- _Directions_
Read through the records. Copy each line that has the word "strawberry".

- - -

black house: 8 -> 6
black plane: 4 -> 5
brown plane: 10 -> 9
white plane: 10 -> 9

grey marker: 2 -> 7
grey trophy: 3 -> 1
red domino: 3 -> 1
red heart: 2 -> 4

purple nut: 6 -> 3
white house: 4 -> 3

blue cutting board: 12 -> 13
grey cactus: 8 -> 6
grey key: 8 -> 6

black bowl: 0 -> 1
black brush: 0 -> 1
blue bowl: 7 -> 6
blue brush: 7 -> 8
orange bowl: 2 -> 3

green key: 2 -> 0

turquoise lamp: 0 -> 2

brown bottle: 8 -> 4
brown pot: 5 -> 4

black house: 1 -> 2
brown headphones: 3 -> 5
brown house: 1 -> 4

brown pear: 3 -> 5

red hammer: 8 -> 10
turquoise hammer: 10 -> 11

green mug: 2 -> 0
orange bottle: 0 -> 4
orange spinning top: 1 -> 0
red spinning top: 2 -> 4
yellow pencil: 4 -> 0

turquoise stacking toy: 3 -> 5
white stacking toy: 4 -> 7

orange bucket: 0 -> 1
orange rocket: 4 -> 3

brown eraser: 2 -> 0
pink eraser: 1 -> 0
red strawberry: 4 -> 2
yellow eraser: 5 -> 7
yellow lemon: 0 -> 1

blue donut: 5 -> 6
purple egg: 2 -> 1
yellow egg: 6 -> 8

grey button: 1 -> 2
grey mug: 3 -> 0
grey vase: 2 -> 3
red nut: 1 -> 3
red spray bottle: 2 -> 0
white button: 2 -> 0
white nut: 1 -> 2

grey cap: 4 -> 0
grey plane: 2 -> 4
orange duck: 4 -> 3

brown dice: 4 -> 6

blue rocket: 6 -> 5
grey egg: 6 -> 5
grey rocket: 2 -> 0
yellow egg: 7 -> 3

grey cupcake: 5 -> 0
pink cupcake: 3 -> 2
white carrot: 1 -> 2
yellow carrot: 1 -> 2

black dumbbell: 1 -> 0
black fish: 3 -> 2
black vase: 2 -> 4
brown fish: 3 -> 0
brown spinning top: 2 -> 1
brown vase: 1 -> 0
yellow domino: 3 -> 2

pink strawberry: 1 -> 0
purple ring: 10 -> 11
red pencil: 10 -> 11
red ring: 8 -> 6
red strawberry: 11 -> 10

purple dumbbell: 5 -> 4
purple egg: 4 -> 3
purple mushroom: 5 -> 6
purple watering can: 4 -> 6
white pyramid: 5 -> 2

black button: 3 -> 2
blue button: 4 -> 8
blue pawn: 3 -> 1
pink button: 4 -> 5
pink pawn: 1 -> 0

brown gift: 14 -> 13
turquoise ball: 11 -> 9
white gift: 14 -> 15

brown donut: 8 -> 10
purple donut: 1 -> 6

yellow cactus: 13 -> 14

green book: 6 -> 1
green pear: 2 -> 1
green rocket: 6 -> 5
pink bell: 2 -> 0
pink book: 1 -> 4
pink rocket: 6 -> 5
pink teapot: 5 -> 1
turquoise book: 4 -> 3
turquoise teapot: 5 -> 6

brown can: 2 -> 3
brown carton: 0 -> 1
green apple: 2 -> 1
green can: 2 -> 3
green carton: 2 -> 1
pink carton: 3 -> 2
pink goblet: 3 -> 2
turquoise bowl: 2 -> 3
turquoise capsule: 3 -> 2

- - -

- _Response below_
red strawberry: 4 -> 2
pink strawberry: 1 -> 0
red strawberry: 11 -> 10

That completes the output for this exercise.